■ **Exercise details**:
Each line of the data below that includes the string "minus" must be copied.

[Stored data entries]
=== Section Start ===

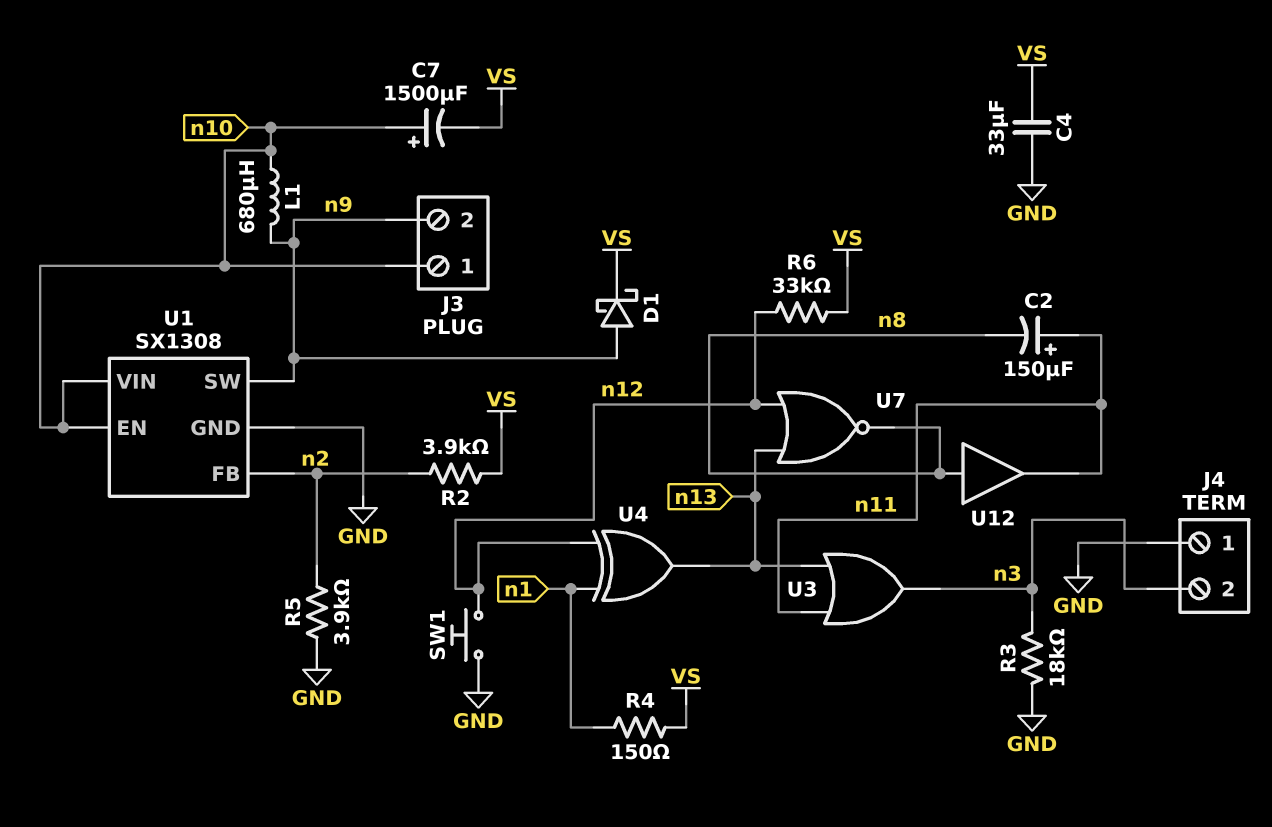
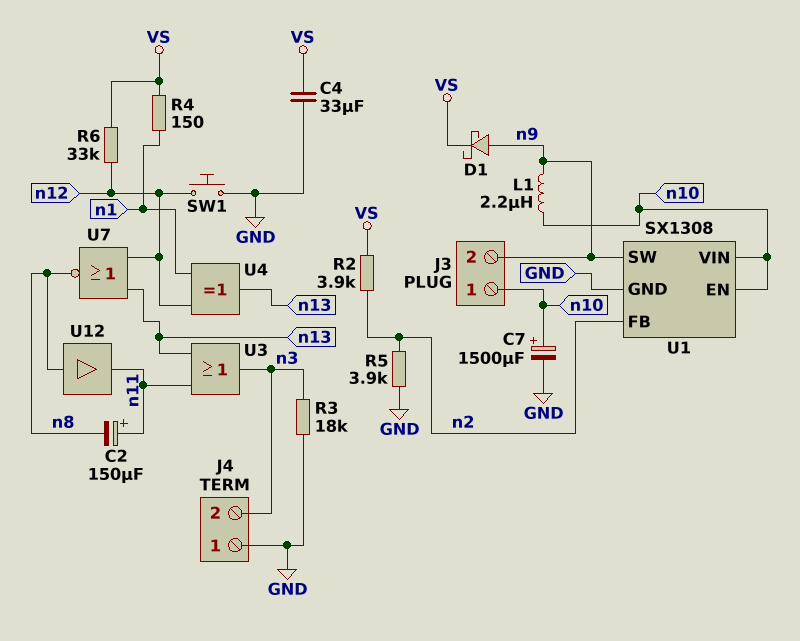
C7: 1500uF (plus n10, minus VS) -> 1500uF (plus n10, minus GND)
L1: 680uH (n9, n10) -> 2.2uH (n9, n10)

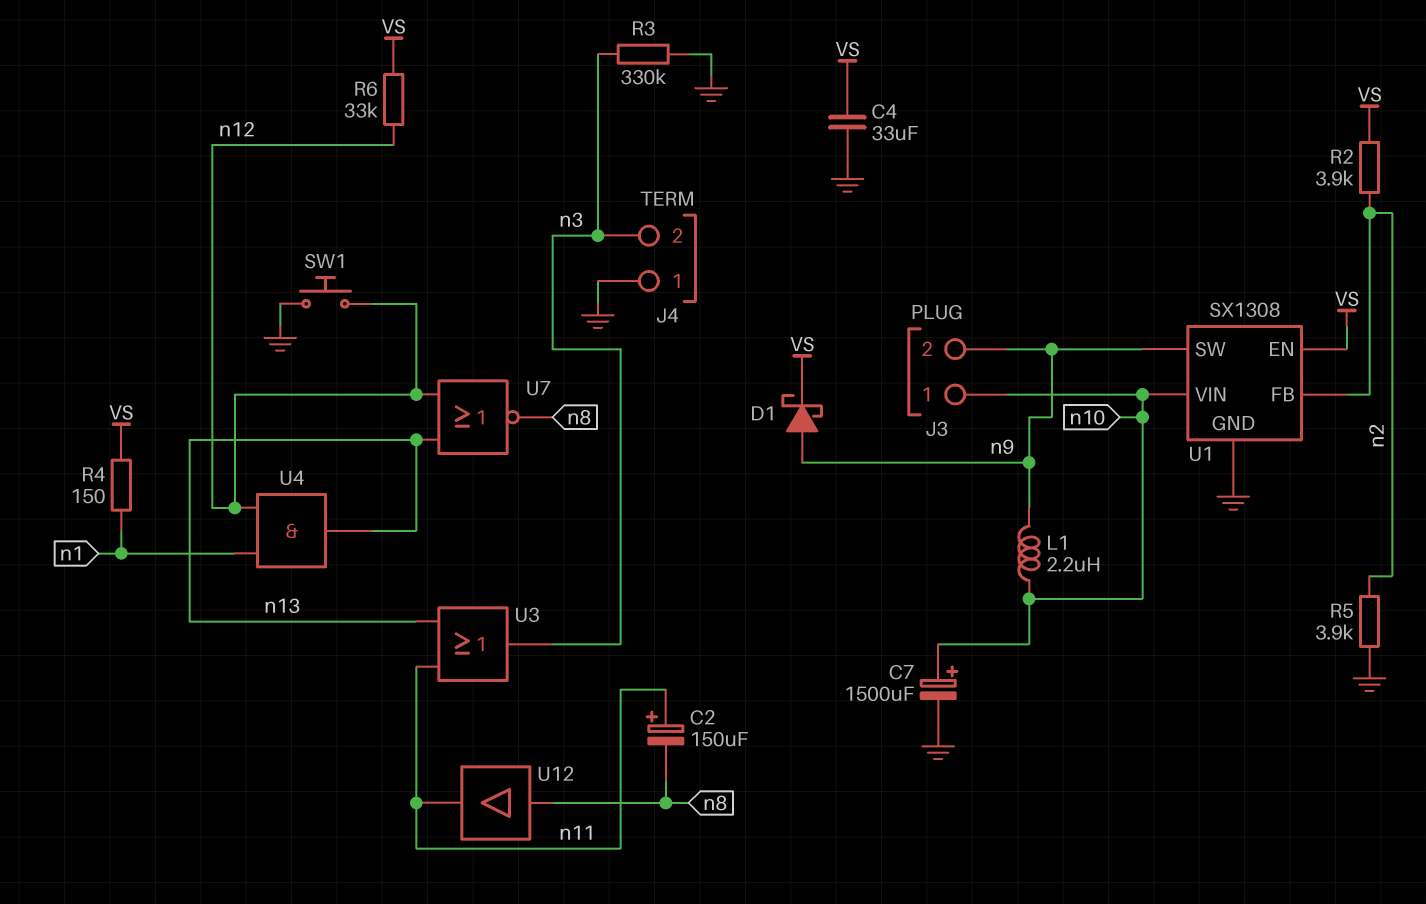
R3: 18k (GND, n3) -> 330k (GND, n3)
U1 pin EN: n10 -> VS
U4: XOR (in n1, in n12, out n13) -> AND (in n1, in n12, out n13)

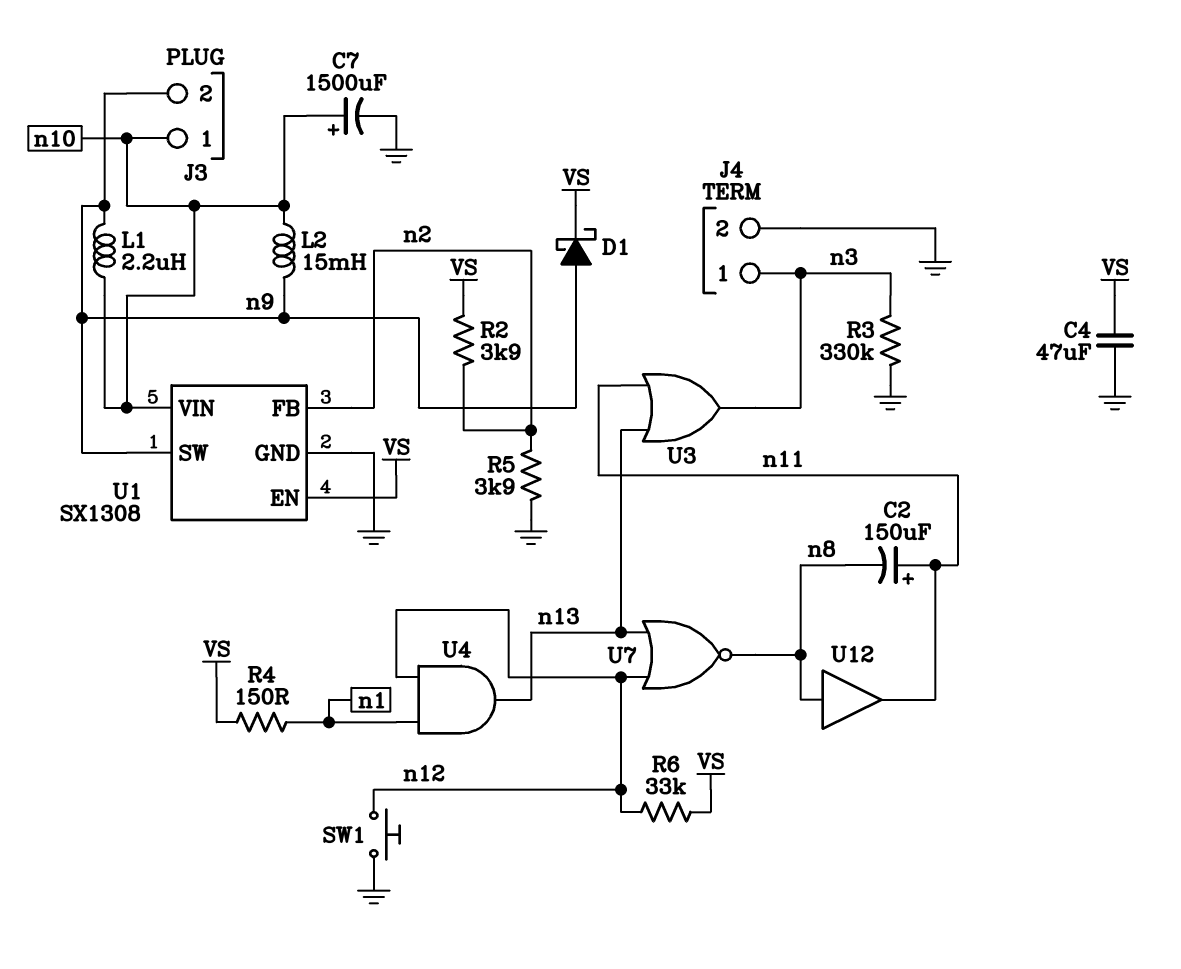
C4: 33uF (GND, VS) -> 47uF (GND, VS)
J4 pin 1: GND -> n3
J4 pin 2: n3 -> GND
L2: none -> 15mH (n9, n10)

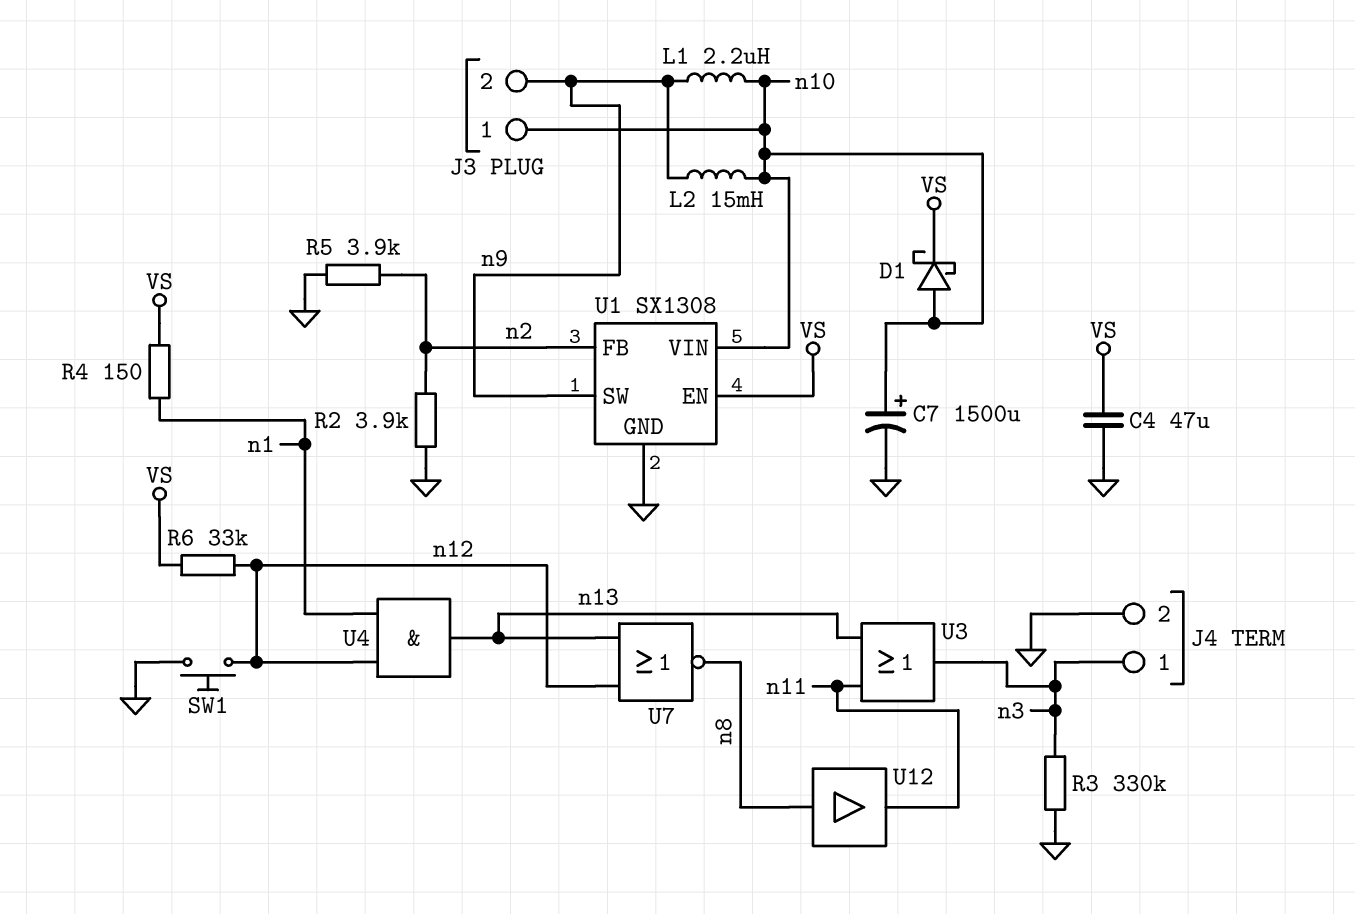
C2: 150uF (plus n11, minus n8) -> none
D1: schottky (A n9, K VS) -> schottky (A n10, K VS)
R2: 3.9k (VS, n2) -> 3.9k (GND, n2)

=== Section End ===

■ **Response box**:
C7: 1500uF (plus n10, minus VS) -> 1500uF (plus n10, minus GND)
C2: 150uF (plus n11, minus n8) -> none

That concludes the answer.